* _The task_: Apart from the pictures, every record here must be copied word for word.

(Records from a collection)
== Segment start ==

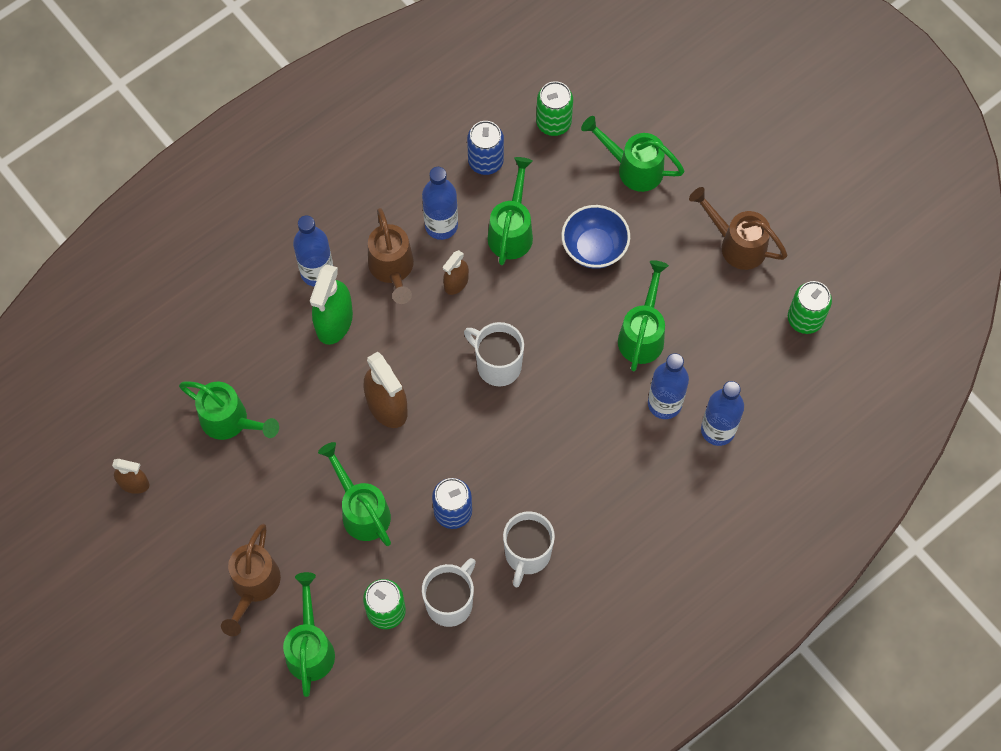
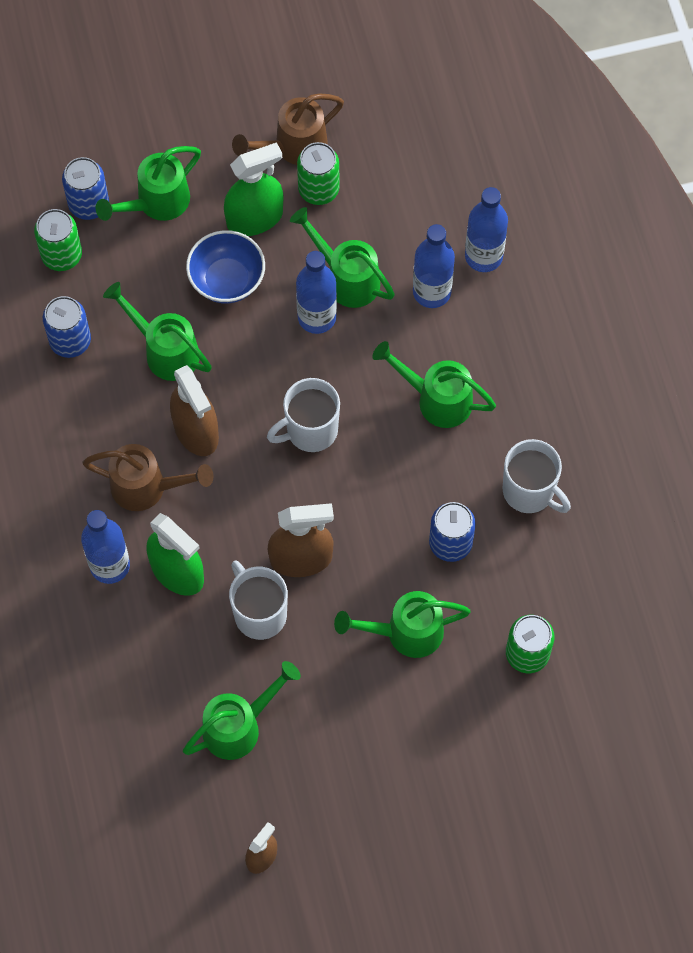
camera: 65 degrees left, 0 degrees up
brown watering can [221,524,281,636] -> none
green watering can [283,572,335,697] -> green watering can moved to [372,341,496,428]
blue bottle [422,167,458,240] -> blue bottle moved to [296,251,337,334]
white mug [422,558,476,627] -> white mug moved to [229,560,288,640]
brown spray bottle [443,250,469,295] -> brown spray bottle [170,365,219,456], size x1.73
green can [788,281,832,334] -> green can moved to [297,142,339,205]
none -> blue can [62,157,109,220]
none -> green spray bottle [224,142,283,236]

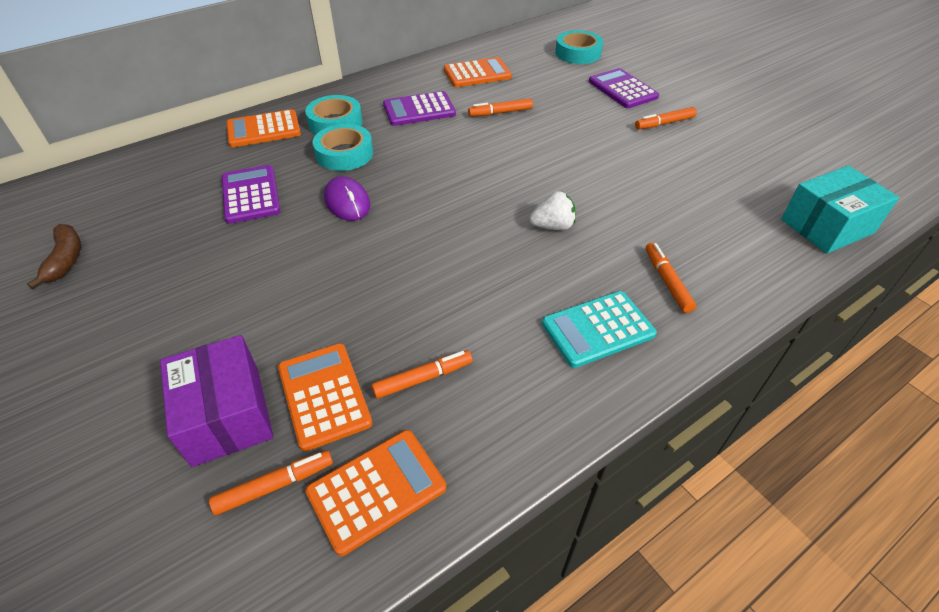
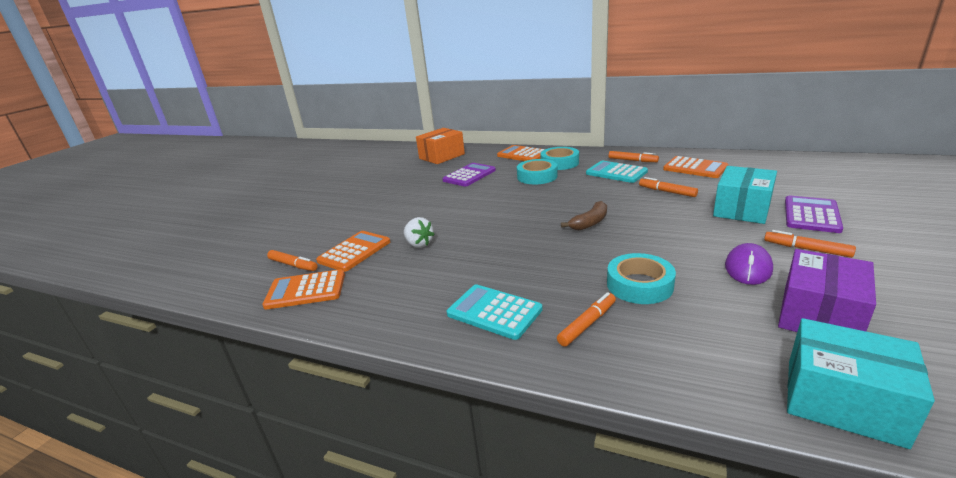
camera: 60 degrees right, 20 degrees down
brown banana [27,224,81,289] -> brown banana moved to [561,201,607,231]
purple box [160,335,273,467] -> purple box moved to [778,249,876,332]
orange calculator [305,430,446,556] -> orange calculator turned 150 degrees clockwise [262,269,345,310]
purple mouse [324,176,370,221] -> purple mouse moved to [725,243,773,285]
orange marker [371,350,473,399] -> orange marker moved to [609,151,659,162]
purple calculator [383,91,456,126] -> turquoise calculator [586,161,648,183]
white strawberry [530,191,576,230] -> white strawberry moved to [404,217,435,248]
turquoise tape [555,30,603,64] -> turquoise tape moved to [607,253,676,304]
none -> orange box [416,128,465,164]
none -> turquoise box [713,166,777,224]

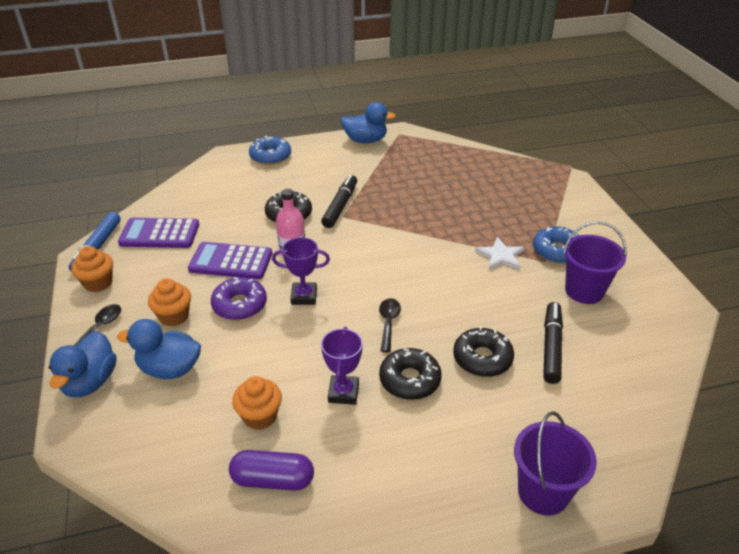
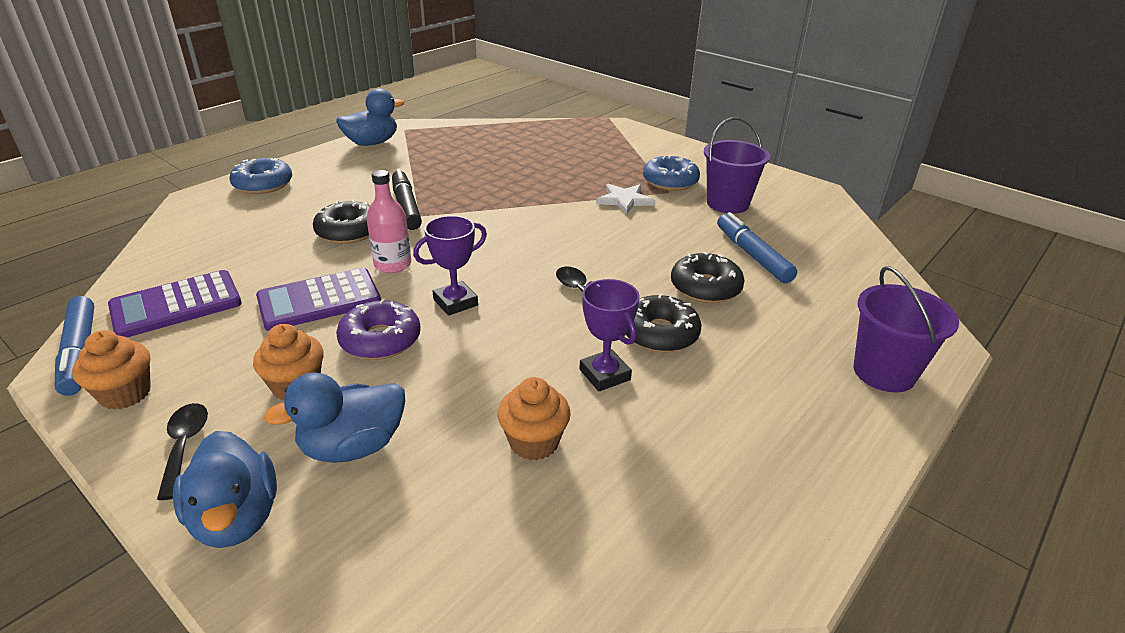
camera: 35 degrees left, 5 degrees down
purple capsule [229,450,314,491] -> none
black marker [543,302,563,384] -> blue marker [717,212,797,283]

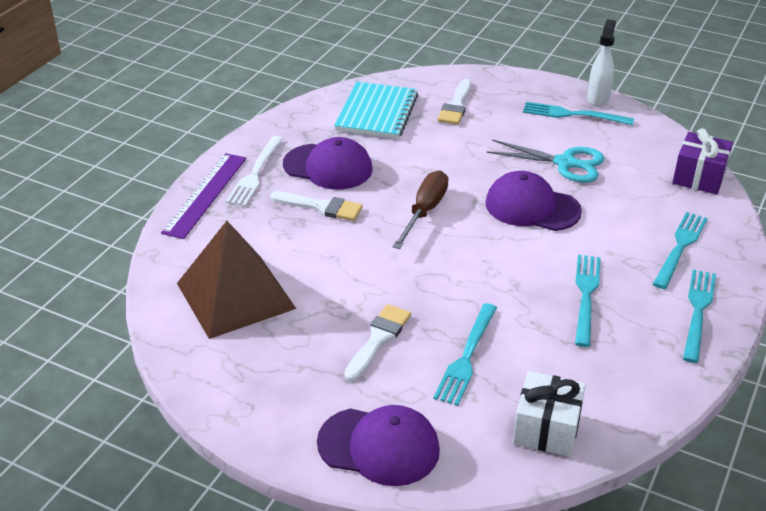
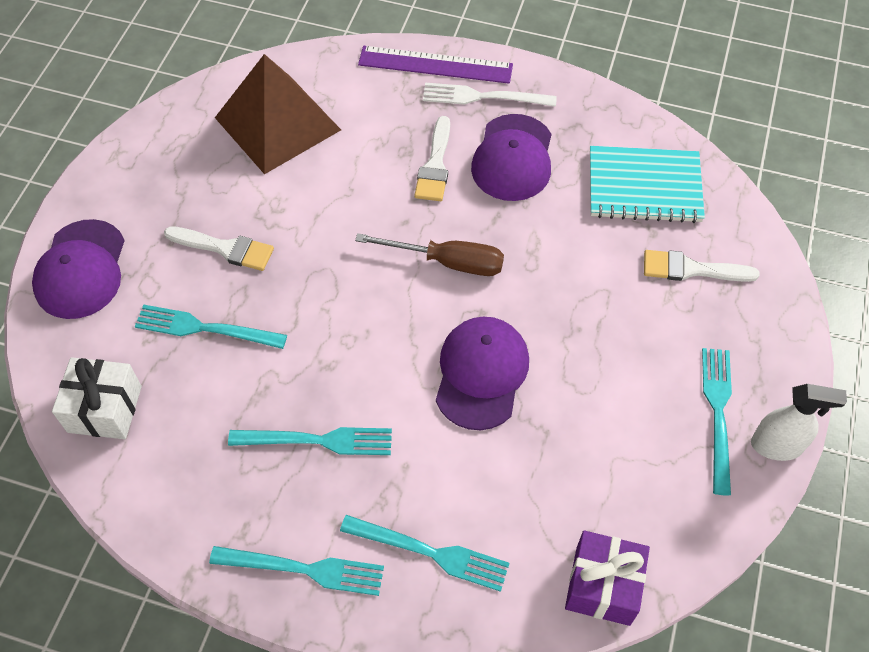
camera: 80 degrees right, 20 degrees up
turquoise scissors [486,139,605,182] -> none

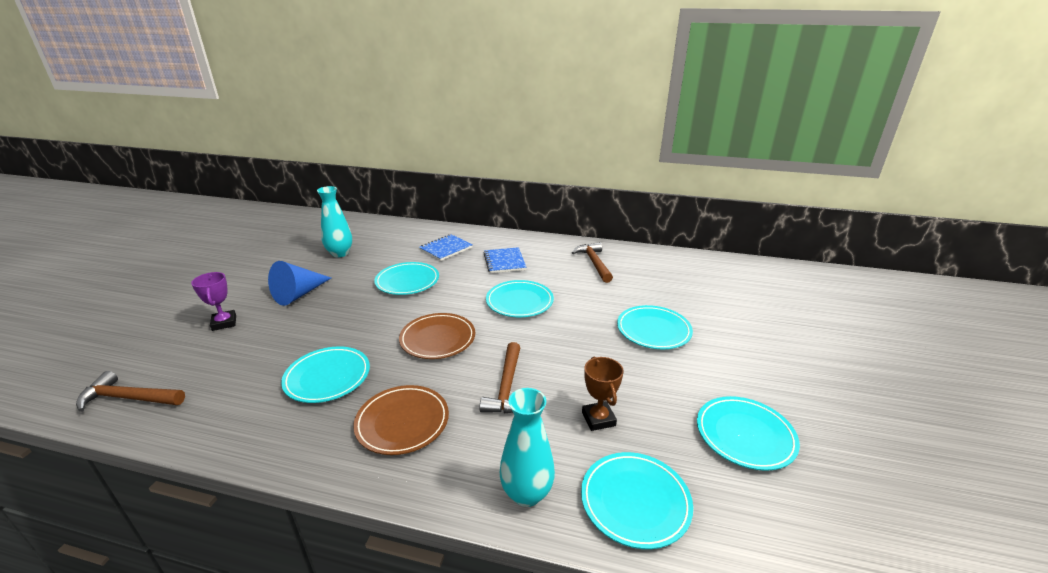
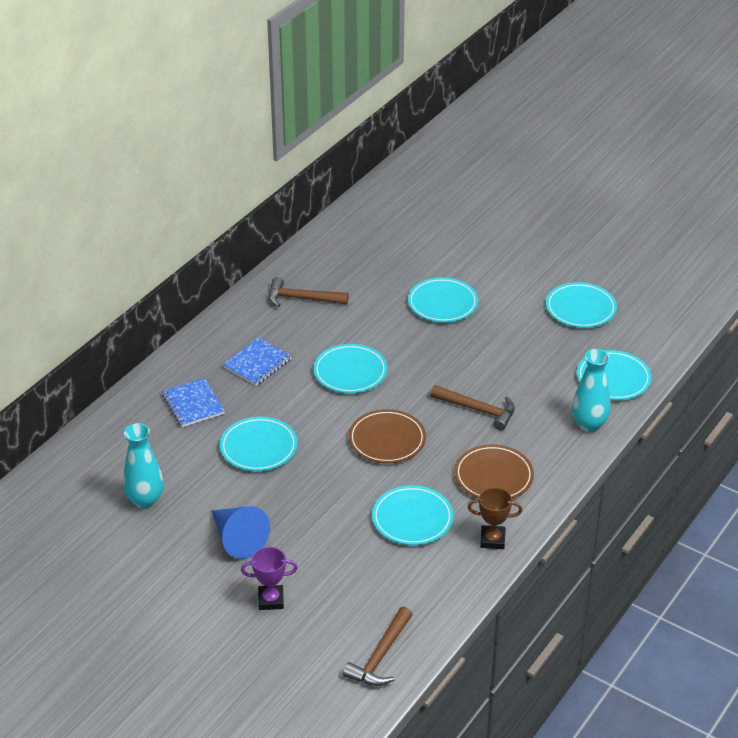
camera: 70 degrees left, 10 degrees up
blue notebook [483,247,527,273] -> blue notebook turned 60 degrees counterclockwise [223,338,292,386]
brown trophy [582,356,624,431] -> brown trophy moved to [468,487,522,549]

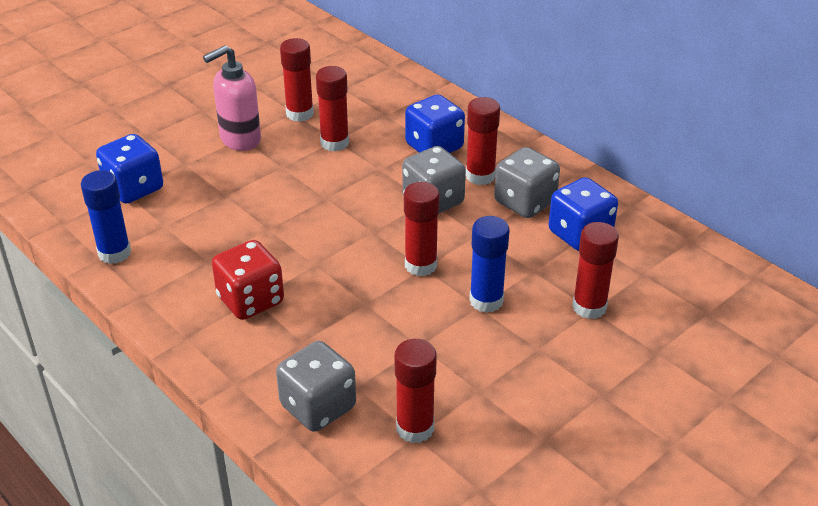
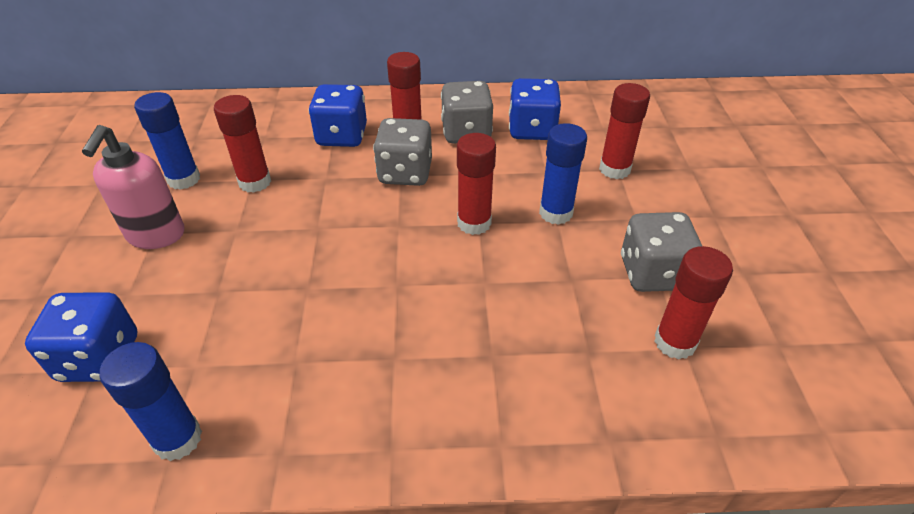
camera: 50 degrees left, 5 degrees up
red dice [212,240,284,320] -> none
grey dice [276,341,356,432] -> grey dice moved to [621,212,702,292]
red glue stick [280,38,314,122] -> blue glue stick [134,92,200,190]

== Segment end ==

* _Exercise result_:
camera: 65 degrees left, 0 degrees up
brown watering can [221,524,281,636] -> none
green watering can [283,572,335,697] -> green watering can moved to [372,341,496,428]
blue bottle [422,167,458,240] -> blue bottle moved to [296,251,337,334]
white mug [422,558,476,627] -> white mug moved to [229,560,288,640]
brown spray bottle [443,250,469,295] -> brown spray bottle [170,365,219,456], size x1.73
green can [788,281,832,334] -> green can moved to [297,142,339,205]
none -> blue can [62,157,109,220]
none -> green spray bottle [224,142,283,236]

camera: 60 degrees right, 20 degrees down
brown banana [27,224,81,289] -> brown banana moved to [561,201,607,231]
purple box [160,335,273,467] -> purple box moved to [778,249,876,332]
orange calculator [305,430,446,556] -> orange calculator turned 150 degrees clockwise [262,269,345,310]
purple mouse [324,176,370,221] -> purple mouse moved to [725,243,773,285]
orange marker [371,350,473,399] -> orange marker moved to [609,151,659,162]
purple calculator [383,91,456,126] -> turquoise calculator [586,161,648,183]
white strawberry [530,191,576,230] -> white strawberry moved to [404,217,435,248]
turquoise tape [555,30,603,64] -> turquoise tape moved to [607,253,676,304]
none -> orange box [416,128,465,164]
none -> turquoise box [713,166,777,224]

camera: 35 degrees left, 5 degrees down
purple capsule [229,450,314,491] -> none
black marker [543,302,563,384] -> blue marker [717,212,797,283]

camera: 80 degrees right, 20 degrees up
turquoise scissors [486,139,605,182] -> none

camera: 70 degrees left, 10 degrees up
blue notebook [483,247,527,273] -> blue notebook turned 60 degrees counterclockwise [223,338,292,386]
brown trophy [582,356,624,431] -> brown trophy moved to [468,487,522,549]

camera: 50 degrees left, 5 degrees up
red dice [212,240,284,320] -> none
grey dice [276,341,356,432] -> grey dice moved to [621,212,702,292]
red glue stick [280,38,314,122] -> blue glue stick [134,92,200,190]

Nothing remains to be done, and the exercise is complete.